_Problem description_: When you reach the line containing "SD3 pin MISO: D13 -> D12" in the data below, begin returning lines exactly as written, and stop once the line containing "STEPPER2 pin IN2: D9 -> D13" has been returned.

_Data under study_:

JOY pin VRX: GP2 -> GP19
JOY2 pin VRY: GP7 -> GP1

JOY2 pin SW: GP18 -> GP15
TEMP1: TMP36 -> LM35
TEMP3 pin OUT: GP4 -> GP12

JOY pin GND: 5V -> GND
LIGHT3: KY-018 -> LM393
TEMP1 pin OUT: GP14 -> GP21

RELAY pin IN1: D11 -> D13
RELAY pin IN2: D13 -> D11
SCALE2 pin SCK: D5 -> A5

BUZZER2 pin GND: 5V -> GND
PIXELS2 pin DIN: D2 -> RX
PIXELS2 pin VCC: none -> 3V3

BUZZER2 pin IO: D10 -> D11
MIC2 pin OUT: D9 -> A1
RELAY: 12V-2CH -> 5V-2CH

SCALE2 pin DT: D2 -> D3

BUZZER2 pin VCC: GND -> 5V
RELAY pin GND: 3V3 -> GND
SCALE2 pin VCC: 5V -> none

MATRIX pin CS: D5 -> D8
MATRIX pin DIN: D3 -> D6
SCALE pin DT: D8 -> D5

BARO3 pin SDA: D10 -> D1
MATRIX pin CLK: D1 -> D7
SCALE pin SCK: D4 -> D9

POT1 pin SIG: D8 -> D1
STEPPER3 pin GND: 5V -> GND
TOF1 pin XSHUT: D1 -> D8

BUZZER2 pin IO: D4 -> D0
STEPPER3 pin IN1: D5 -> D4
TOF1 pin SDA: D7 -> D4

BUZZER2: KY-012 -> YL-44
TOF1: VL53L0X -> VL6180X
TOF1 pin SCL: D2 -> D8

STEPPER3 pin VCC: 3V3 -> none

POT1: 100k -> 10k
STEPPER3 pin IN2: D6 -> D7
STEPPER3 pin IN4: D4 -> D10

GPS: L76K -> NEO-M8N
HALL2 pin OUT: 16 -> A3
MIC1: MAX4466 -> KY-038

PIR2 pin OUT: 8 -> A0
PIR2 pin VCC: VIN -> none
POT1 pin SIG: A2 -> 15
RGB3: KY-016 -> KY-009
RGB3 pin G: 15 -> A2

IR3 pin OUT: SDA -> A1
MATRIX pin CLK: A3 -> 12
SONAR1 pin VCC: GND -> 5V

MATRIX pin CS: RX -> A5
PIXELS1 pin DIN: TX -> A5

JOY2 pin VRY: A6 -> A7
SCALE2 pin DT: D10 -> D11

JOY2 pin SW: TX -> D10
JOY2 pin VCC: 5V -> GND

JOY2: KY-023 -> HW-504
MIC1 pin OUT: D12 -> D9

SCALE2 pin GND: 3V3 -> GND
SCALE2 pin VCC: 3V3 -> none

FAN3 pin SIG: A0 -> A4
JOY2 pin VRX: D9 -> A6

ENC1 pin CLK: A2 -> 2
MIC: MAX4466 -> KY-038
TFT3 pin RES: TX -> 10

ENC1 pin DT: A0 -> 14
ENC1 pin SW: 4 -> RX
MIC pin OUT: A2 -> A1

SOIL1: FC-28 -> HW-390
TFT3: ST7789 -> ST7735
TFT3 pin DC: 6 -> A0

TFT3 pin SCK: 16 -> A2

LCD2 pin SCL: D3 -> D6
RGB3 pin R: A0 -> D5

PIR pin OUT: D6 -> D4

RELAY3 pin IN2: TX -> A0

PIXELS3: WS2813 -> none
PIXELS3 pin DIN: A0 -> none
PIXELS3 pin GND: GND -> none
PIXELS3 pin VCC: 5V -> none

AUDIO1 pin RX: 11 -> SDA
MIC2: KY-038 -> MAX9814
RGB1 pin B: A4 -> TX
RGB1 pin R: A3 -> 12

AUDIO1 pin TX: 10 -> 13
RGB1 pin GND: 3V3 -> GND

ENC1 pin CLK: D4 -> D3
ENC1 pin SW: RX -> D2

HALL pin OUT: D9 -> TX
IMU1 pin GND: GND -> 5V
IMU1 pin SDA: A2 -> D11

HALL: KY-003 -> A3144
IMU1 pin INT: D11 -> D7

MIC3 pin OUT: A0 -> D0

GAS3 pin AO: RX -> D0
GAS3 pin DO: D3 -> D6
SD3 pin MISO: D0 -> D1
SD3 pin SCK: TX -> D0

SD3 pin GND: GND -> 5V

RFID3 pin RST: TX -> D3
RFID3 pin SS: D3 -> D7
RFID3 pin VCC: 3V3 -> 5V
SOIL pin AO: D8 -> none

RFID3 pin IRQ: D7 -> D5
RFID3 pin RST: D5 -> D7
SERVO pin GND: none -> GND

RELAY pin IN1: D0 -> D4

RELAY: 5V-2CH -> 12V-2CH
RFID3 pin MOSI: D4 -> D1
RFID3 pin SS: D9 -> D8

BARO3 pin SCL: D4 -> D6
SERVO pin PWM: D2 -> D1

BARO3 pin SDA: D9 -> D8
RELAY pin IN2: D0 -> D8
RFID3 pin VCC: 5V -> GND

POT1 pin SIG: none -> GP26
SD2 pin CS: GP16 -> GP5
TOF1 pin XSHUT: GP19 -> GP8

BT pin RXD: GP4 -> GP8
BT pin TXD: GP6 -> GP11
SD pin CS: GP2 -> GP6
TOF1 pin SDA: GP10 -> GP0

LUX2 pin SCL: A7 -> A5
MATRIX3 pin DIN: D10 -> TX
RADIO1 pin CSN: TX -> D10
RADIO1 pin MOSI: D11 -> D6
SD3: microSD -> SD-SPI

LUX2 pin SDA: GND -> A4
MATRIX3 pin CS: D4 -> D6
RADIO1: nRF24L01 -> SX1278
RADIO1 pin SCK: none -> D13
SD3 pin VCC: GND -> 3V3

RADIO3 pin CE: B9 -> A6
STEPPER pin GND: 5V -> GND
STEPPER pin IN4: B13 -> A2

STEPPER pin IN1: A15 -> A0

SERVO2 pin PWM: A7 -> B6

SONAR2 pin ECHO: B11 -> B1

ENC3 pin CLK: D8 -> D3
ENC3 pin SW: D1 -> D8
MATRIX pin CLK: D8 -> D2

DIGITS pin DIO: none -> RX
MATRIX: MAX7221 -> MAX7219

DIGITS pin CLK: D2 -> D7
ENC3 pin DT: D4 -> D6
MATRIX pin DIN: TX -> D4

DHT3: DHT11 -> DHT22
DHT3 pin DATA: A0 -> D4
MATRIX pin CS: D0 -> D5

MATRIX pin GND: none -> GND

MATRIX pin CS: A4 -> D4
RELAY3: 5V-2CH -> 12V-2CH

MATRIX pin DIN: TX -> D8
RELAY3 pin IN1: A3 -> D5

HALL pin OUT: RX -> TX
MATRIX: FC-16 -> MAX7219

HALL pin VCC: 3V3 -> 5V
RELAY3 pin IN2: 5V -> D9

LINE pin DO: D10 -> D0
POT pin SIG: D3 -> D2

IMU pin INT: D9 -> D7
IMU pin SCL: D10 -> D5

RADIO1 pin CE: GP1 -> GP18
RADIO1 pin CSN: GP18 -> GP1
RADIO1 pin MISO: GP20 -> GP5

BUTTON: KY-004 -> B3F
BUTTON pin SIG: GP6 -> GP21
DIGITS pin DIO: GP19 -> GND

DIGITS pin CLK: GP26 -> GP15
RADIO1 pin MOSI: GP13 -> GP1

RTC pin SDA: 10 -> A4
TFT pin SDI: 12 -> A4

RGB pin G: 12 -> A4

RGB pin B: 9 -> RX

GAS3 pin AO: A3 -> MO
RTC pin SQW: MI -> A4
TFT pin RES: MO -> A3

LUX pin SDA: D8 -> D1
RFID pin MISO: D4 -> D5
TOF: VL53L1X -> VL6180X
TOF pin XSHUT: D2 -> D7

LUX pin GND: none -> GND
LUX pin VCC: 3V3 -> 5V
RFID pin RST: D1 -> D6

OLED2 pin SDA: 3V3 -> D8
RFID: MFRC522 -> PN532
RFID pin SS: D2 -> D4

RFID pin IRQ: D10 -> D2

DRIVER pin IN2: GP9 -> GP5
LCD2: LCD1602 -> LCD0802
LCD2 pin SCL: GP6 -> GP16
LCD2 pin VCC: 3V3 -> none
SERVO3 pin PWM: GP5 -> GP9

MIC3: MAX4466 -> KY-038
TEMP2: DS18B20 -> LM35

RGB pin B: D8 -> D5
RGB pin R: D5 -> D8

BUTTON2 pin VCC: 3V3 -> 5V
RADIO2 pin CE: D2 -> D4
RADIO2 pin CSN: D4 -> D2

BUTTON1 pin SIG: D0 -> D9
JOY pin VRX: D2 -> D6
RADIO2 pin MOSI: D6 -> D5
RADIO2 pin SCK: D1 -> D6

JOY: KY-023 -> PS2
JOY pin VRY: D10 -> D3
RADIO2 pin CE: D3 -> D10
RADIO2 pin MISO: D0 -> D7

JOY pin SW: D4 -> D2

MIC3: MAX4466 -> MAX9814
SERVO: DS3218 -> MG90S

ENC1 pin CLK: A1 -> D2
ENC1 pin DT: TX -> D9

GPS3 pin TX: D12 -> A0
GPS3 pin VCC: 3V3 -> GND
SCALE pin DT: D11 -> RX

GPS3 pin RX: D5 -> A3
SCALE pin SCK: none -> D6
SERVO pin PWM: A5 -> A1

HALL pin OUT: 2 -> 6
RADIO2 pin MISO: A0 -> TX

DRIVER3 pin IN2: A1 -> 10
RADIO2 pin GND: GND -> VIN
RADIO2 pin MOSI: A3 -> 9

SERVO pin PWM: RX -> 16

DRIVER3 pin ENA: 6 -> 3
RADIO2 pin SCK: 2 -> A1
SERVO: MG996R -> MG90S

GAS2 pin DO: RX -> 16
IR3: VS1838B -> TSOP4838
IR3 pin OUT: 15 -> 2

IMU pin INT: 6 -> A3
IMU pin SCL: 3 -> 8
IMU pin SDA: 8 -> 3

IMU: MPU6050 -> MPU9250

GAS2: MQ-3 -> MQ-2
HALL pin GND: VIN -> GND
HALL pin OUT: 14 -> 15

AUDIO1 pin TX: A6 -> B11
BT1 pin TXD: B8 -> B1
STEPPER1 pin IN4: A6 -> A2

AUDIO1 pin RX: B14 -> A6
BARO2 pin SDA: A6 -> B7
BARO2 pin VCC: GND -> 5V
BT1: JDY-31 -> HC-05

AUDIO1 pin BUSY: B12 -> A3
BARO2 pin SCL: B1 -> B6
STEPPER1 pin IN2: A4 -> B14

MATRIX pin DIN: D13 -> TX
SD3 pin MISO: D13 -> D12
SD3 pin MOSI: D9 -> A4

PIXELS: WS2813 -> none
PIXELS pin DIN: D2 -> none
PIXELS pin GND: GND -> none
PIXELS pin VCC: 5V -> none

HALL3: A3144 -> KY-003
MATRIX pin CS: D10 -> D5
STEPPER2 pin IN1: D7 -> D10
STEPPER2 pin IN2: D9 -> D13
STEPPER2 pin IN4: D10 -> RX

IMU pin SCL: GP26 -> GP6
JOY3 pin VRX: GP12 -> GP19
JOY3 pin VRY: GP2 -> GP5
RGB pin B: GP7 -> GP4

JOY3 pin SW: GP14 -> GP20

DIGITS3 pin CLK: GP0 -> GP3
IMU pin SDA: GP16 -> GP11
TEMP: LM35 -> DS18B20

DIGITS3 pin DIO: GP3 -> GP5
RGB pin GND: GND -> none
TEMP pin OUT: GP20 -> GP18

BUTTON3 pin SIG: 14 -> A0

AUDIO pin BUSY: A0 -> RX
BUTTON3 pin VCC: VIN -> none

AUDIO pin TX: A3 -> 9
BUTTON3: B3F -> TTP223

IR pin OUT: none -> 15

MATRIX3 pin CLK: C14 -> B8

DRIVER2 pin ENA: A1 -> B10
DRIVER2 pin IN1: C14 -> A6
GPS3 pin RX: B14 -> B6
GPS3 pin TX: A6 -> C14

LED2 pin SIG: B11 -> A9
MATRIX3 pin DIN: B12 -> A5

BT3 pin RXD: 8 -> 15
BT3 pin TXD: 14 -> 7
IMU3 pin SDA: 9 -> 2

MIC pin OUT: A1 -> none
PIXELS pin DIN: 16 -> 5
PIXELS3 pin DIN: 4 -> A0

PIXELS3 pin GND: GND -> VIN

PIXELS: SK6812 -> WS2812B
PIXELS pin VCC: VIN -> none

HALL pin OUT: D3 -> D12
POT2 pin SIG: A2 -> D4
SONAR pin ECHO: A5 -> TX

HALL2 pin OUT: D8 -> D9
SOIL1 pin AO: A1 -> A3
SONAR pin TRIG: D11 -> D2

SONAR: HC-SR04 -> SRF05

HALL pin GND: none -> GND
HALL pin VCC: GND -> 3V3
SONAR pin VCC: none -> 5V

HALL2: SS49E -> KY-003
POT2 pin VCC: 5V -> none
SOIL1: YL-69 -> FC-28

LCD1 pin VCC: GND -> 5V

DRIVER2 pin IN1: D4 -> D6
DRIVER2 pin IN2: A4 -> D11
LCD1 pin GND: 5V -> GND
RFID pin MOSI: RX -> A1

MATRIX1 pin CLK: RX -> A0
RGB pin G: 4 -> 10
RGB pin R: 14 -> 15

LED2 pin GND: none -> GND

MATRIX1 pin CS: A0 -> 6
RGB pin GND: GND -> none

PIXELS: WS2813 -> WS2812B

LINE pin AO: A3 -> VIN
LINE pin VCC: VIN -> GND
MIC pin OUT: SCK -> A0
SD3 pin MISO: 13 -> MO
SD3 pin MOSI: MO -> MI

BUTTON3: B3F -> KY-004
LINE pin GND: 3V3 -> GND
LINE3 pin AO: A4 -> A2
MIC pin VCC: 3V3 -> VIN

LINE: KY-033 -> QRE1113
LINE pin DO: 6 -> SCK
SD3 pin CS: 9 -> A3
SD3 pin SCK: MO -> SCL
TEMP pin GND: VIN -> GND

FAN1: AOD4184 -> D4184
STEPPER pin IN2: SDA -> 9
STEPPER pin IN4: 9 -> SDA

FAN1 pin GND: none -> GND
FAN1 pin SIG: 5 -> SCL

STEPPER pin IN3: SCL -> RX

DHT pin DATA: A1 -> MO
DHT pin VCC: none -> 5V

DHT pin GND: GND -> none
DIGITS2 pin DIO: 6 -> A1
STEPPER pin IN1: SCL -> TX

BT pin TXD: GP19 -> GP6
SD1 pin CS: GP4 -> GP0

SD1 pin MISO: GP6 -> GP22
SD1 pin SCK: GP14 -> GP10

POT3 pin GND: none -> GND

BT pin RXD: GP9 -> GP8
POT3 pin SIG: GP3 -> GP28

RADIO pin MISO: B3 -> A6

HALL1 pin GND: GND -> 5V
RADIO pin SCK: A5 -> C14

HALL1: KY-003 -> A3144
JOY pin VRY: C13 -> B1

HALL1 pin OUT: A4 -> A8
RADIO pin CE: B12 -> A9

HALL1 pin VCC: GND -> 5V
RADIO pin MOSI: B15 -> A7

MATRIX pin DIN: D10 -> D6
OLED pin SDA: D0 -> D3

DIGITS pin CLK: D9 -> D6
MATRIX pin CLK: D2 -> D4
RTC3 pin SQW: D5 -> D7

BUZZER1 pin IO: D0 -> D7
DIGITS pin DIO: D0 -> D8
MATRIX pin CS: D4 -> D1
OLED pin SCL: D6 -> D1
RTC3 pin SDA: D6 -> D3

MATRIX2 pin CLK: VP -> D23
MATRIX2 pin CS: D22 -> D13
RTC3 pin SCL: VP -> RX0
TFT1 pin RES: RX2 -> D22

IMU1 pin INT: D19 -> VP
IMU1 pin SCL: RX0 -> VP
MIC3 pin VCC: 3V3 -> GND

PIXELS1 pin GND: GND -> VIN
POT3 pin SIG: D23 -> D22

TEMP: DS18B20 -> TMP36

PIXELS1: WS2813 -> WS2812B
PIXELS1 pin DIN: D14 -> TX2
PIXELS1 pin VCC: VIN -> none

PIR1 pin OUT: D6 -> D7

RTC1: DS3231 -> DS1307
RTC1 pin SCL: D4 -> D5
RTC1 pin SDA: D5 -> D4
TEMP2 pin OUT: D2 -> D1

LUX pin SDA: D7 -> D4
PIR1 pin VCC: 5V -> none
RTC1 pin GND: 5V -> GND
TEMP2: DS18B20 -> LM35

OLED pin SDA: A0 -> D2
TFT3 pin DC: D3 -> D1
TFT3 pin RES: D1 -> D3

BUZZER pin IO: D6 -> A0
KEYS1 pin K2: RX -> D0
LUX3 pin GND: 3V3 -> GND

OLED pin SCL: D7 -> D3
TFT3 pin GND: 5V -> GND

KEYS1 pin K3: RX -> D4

_Result_:
SD3 pin MISO: D13 -> D12
SD3 pin MOSI: D9 -> A4

PIXELS: WS2813 -> none
PIXELS pin DIN: D2 -> none
PIXELS pin GND: GND -> none
PIXELS pin VCC: 5V -> none

HALL3: A3144 -> KY-003
MATRIX pin CS: D10 -> D5
STEPPER2 pin IN1: D7 -> D10
STEPPER2 pin IN2: D9 -> D13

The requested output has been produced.